__Exercise requirements__
Reproduce, from the lines below, exactly the stretch that begins at the line containing "camera: 90 degrees left, 5 degrees up" and ends at the line containing "(228, 336) = (502, 891): yellow", both included.

__Provided data__
☆ ☆ ☆ ☆ ☆ ☆ ☆
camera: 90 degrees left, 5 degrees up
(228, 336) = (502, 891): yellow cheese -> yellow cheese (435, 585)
☆ ☆ ☆ ☆ ☆ ☆ ☆
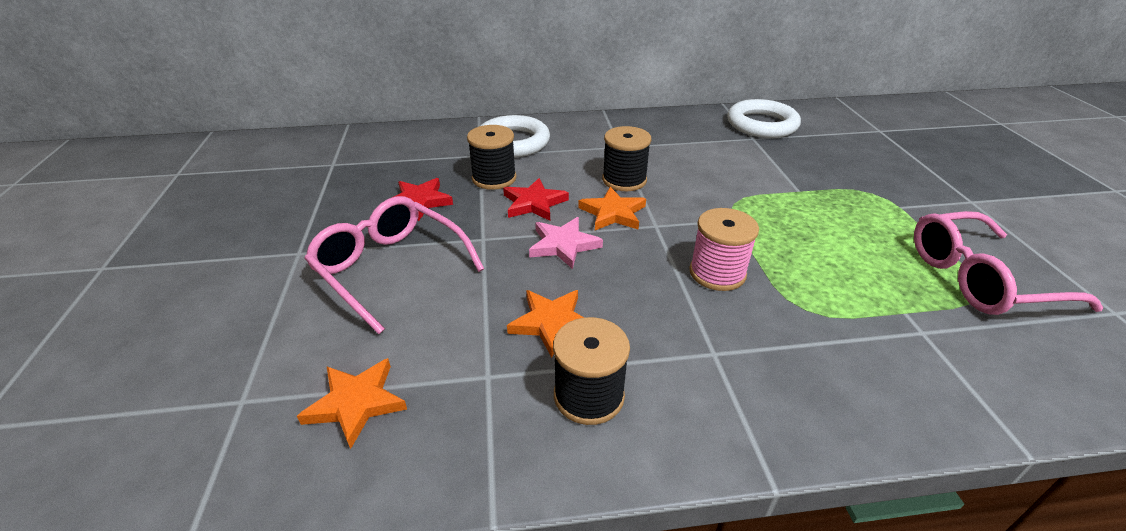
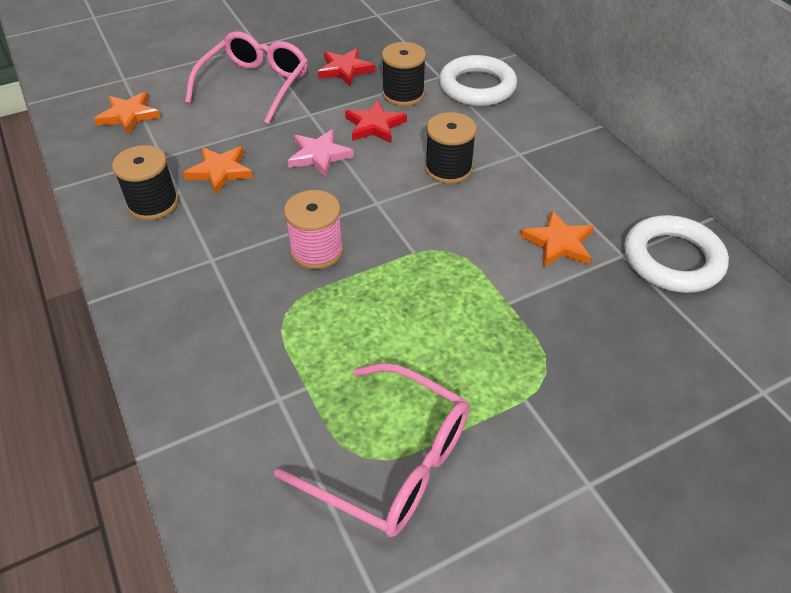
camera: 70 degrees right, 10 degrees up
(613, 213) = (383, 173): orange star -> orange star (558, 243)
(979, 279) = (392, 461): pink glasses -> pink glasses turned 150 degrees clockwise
☆ ☆ ☆ ☆ ☆ ☆ ☆
__Your response__
camera: 90 degrees left, 5 degrees up
(228, 336) = (502, 891): yellow cheese -> yellow cheese (435, 585)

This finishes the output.